Each entry should be transcribed exactly as written, and any picture left out.

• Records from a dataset
[Start of Attachment]
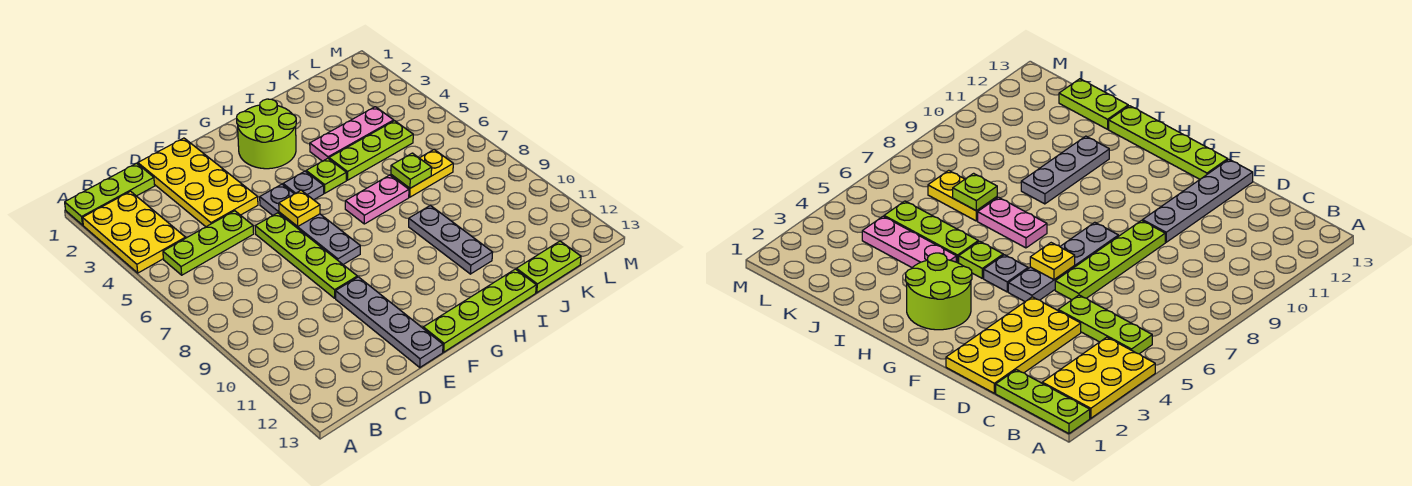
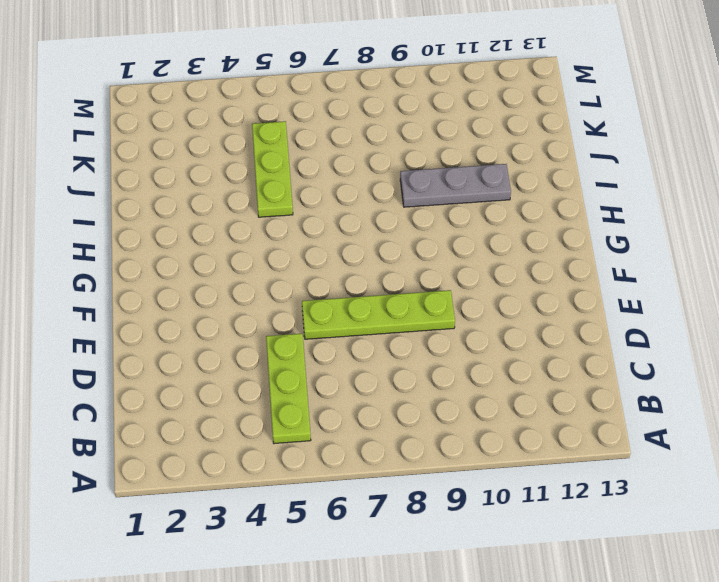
none -> lime plate A1:C1 level 1
none -> yellow plate A2:B4 level 1
none -> yellow plate D1:E4 level 1

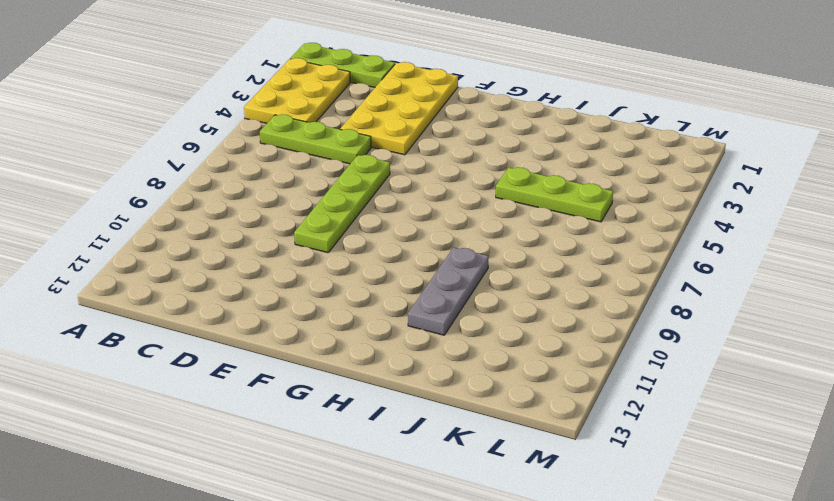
none -> grey plate E10:E13 level 1
none -> grey plate F5:F8 level 1
none -> lime plate F13:I13 level 1

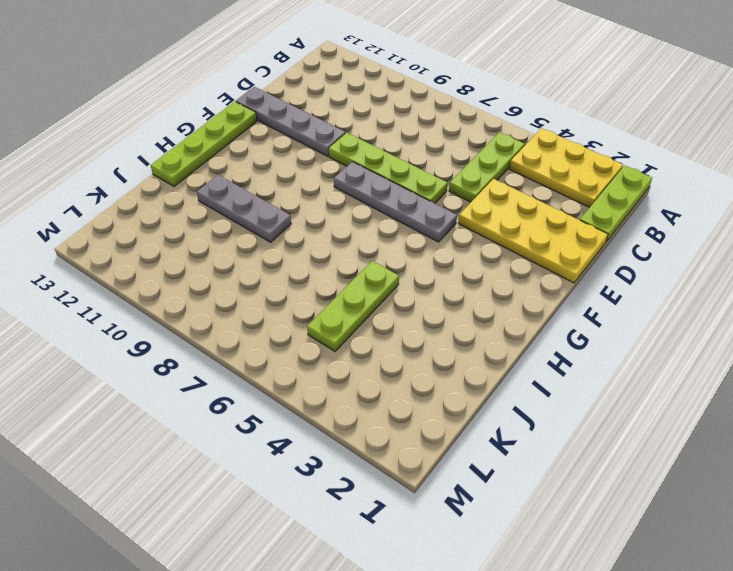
none -> lime round brick G2:H3 level 1
none -> grey plate G5 level 1
none -> lime plate H5 level 1

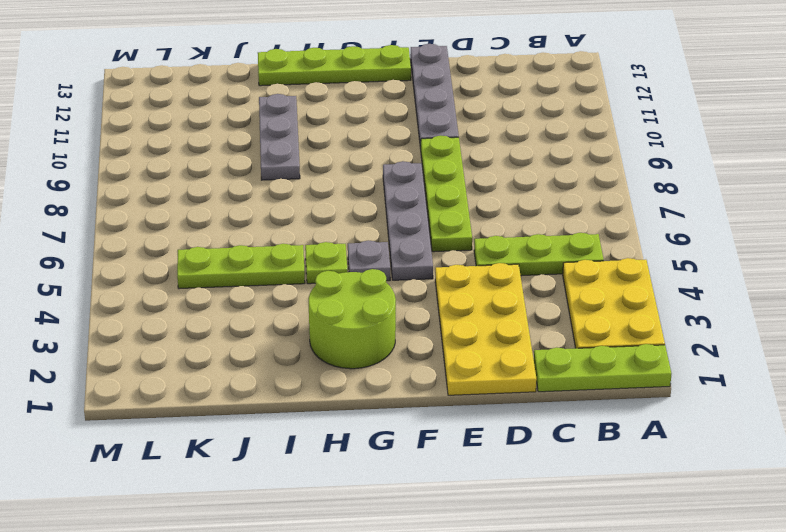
none -> pink plate H7:I7 level 1
none -> pink plate I4:K4 level 1
none -> yellow plate J7:K7 level 1

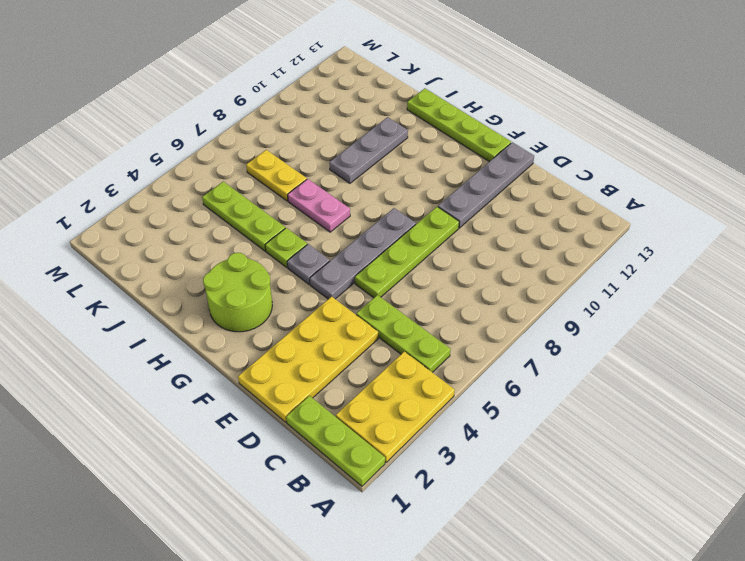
none -> pink plate I4:K4 level 1
none -> lime plate J13:K13 level 1
none -> yellow plate F6 level 2

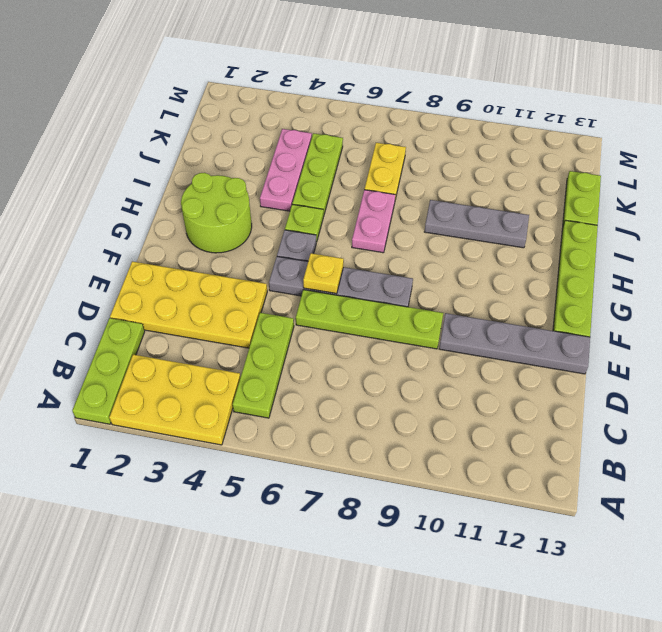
none -> lime plate J7 level 2

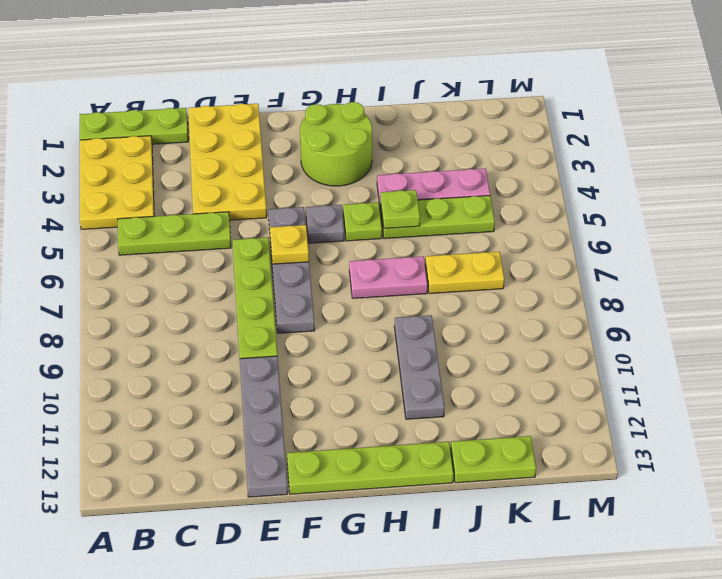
lime plate I5 level 2 -> lime plate J7 level 2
[End of Attachment]
• Answer space
none -> lime plate A1:C1 level 1
none -> yellow plate A2:B4 level 1
none -> yellow plate D1:E4 level 1

none -> grey plate E10:E13 level 1
none -> grey plate F5:F8 level 1
none -> lime plate F13:I13 level 1

none -> lime round brick G2:H3 level 1
none -> grey plate G5 level 1
none -> lime plate H5 level 1

none -> pink plate H7:I7 level 1
none -> pink plate I4:K4 level 1
none -> yellow plate J7:K7 level 1

none -> pink plate I4:K4 level 1
none -> lime plate J13:K13 level 1
none -> yellow plate F6 level 2

none -> lime plate J7 level 2

lime plate I5 level 2 -> lime plate J7 level 2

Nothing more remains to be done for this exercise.